EXERCISE BRIEF:
The records should be copied out again with no alteration.

GIVEN RECORDS:
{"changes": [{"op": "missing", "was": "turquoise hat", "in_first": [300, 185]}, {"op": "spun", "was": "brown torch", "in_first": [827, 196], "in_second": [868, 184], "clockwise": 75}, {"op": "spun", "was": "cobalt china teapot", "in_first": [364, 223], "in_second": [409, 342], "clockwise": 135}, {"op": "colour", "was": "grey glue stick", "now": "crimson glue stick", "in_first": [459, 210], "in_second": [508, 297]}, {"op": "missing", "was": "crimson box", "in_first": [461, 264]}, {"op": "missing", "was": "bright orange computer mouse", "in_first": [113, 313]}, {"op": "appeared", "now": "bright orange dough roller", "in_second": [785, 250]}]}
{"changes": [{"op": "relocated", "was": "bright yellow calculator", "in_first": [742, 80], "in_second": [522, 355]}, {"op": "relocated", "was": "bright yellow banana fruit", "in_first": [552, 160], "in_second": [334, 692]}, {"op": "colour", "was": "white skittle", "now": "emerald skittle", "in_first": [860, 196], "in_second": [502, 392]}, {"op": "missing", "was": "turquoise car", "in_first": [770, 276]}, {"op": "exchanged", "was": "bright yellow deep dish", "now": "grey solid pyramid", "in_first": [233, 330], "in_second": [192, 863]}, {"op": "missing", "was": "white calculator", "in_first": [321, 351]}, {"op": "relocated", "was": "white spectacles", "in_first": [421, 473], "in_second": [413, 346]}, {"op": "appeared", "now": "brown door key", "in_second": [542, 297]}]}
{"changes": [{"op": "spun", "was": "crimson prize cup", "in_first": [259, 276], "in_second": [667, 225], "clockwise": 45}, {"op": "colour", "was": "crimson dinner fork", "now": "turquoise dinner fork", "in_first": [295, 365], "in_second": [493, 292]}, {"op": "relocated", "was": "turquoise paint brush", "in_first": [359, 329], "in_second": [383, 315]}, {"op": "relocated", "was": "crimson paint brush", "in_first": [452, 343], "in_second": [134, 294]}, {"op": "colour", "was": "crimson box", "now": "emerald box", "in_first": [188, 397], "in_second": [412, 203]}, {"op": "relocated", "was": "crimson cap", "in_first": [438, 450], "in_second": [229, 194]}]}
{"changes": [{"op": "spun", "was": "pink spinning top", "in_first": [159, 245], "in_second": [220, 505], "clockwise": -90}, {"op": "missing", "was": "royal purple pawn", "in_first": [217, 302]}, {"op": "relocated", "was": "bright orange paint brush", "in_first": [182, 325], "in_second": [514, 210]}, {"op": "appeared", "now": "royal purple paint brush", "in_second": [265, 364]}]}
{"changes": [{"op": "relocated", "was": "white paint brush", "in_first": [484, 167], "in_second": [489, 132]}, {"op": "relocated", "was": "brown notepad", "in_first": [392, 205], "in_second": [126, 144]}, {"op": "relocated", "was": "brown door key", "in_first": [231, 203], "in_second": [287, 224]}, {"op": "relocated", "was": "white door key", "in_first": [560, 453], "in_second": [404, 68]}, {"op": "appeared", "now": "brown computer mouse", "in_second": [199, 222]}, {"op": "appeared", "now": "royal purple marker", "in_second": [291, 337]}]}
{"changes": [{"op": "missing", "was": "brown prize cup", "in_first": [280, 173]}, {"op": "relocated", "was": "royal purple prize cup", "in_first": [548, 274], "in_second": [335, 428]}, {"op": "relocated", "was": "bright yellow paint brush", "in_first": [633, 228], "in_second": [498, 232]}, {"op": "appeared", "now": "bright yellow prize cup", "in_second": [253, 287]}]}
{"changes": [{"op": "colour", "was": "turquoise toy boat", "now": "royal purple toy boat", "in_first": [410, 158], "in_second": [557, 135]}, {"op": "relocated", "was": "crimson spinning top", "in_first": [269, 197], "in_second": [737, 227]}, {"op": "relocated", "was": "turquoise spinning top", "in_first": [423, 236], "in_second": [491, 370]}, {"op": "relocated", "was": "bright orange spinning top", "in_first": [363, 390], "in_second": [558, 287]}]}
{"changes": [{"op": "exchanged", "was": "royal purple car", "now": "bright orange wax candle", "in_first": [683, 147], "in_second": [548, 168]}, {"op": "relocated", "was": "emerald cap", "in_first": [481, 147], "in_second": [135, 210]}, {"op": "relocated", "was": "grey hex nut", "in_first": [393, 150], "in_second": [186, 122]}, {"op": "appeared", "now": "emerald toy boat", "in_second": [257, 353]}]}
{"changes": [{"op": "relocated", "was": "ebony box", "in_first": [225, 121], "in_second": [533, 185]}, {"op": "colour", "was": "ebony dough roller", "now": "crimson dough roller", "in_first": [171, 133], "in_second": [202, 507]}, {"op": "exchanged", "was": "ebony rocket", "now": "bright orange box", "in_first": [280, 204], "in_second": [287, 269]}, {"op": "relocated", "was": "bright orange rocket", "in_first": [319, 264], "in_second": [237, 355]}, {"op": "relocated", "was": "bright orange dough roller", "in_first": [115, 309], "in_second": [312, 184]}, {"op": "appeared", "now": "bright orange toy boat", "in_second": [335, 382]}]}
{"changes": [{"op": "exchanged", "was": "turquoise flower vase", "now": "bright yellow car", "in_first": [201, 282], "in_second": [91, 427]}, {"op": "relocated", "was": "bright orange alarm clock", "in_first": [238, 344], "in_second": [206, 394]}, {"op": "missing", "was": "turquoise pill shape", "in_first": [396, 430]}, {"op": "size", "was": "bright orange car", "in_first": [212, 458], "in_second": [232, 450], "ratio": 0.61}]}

SOLUTION TO THIS EXERCISE:
{"changes": [{"op": "missing", "was": "turquoise hat", "in_first": [300, 185]}, {"op": "spun", "was": "brown torch", "in_first": [827, 196], "in_second": [868, 184], "clockwise": 75}, {"op": "spun", "was": "cobalt china teapot", "in_first": [364, 223], "in_second": [409, 342], "clockwise": 135}, {"op": "colour", "was": "grey glue stick", "now": "crimson glue stick", "in_first": [459, 210], "in_second": [508, 297]}, {"op": "missing", "was": "crimson box", "in_first": [461, 264]}, {"op": "missing", "was": "bright orange computer mouse", "in_first": [113, 313]}, {"op": "appeared", "now": "bright orange dough roller", "in_second": [785, 250]}]}
{"changes": [{"op": "relocated", "was": "bright yellow calculator", "in_first": [742, 80], "in_second": [522, 355]}, {"op": "relocated", "was": "bright yellow banana fruit", "in_first": [552, 160], "in_second": [334, 692]}, {"op": "colour", "was": "white skittle", "now": "emerald skittle", "in_first": [860, 196], "in_second": [502, 392]}, {"op": "missing", "was": "turquoise car", "in_first": [770, 276]}, {"op": "exchanged", "was": "bright yellow deep dish", "now": "grey solid pyramid", "in_first": [233, 330], "in_second": [192, 863]}, {"op": "missing", "was": "white calculator", "in_first": [321, 351]}, {"op": "relocated", "was": "white spectacles", "in_first": [421, 473], "in_second": [413, 346]}, {"op": "appeared", "now": "brown door key", "in_second": [542, 297]}]}
{"changes": [{"op": "spun", "was": "crimson prize cup", "in_first": [259, 276], "in_second": [667, 225], "clockwise": 45}, {"op": "colour", "was": "crimson dinner fork", "now": "turquoise dinner fork", "in_first": [295, 365], "in_second": [493, 292]}, {"op": "relocated", "was": "turquoise paint brush", "in_first": [359, 329], "in_second": [383, 315]}, {"op": "relocated", "was": "crimson paint brush", "in_first": [452, 343], "in_second": [134, 294]}, {"op": "colour", "was": "crimson box", "now": "emerald box", "in_first": [188, 397], "in_second": [412, 203]}, {"op": "relocated", "was": "crimson cap", "in_first": [438, 450], "in_second": [229, 194]}]}
{"changes": [{"op": "spun", "was": "pink spinning top", "in_first": [159, 245], "in_second": [220, 505], "clockwise": -90}, {"op": "missing", "was": "royal purple pawn", "in_first": [217, 302]}, {"op": "relocated", "was": "bright orange paint brush", "in_first": [182, 325], "in_second": [514, 210]}, {"op": "appeared", "now": "royal purple paint brush", "in_second": [265, 364]}]}
{"changes": [{"op": "relocated", "was": "white paint brush", "in_first": [484, 167], "in_second": [489, 132]}, {"op": "relocated", "was": "brown notepad", "in_first": [392, 205], "in_second": [126, 144]}, {"op": "relocated", "was": "brown door key", "in_first": [231, 203], "in_second": [287, 224]}, {"op": "relocated", "was": "white door key", "in_first": [560, 453], "in_second": [404, 68]}, {"op": "appeared", "now": "brown computer mouse", "in_second": [199, 222]}, {"op": "appeared", "now": "royal purple marker", "in_second": [291, 337]}]}
{"changes": [{"op": "missing", "was": "brown prize cup", "in_first": [280, 173]}, {"op": "relocated", "was": "royal purple prize cup", "in_first": [548, 274], "in_second": [335, 428]}, {"op": "relocated", "was": "bright yellow paint brush", "in_first": [633, 228], "in_second": [498, 232]}, {"op": "appeared", "now": "bright yellow prize cup", "in_second": [253, 287]}]}
{"changes": [{"op": "colour", "was": "turquoise toy boat", "now": "royal purple toy boat", "in_first": [410, 158], "in_second": [557, 135]}, {"op": "relocated", "was": "crimson spinning top", "in_first": [269, 197], "in_second": [737, 227]}, {"op": "relocated", "was": "turquoise spinning top", "in_first": [423, 236], "in_second": [491, 370]}, {"op": "relocated", "was": "bright orange spinning top", "in_first": [363, 390], "in_second": [558, 287]}]}
{"changes": [{"op": "exchanged", "was": "royal purple car", "now": "bright orange wax candle", "in_first": [683, 147], "in_second": [548, 168]}, {"op": "relocated", "was": "emerald cap", "in_first": [481, 147], "in_second": [135, 210]}, {"op": "relocated", "was": "grey hex nut", "in_first": [393, 150], "in_second": [186, 122]}, {"op": "appeared", "now": "emerald toy boat", "in_second": [257, 353]}]}
{"changes": [{"op": "relocated", "was": "ebony box", "in_first": [225, 121], "in_second": [533, 185]}, {"op": "colour", "was": "ebony dough roller", "now": "crimson dough roller", "in_first": [171, 133], "in_second": [202, 507]}, {"op": "exchanged", "was": "ebony rocket", "now": "bright orange box", "in_first": [280, 204], "in_second": [287, 269]}, {"op": "relocated", "was": "bright orange rocket", "in_first": [319, 264], "in_second": [237, 355]}, {"op": "relocated", "was": "bright orange dough roller", "in_first": [115, 309], "in_second": [312, 184]}, {"op": "appeared", "now": "bright orange toy boat", "in_second": [335, 382]}]}
{"changes": [{"op": "exchanged", "was": "turquoise flower vase", "now": "bright yellow car", "in_first": [201, 282], "in_second": [91, 427]}, {"op": "relocated", "was": "bright orange alarm clock", "in_first": [238, 344], "in_second": [206, 394]}, {"op": "missing", "was": "turquoise pill shape", "in_first": [396, 430]}, {"op": "size", "was": "bright orange car", "in_first": [212, 458], "in_second": [232, 450], "ratio": 0.61}]}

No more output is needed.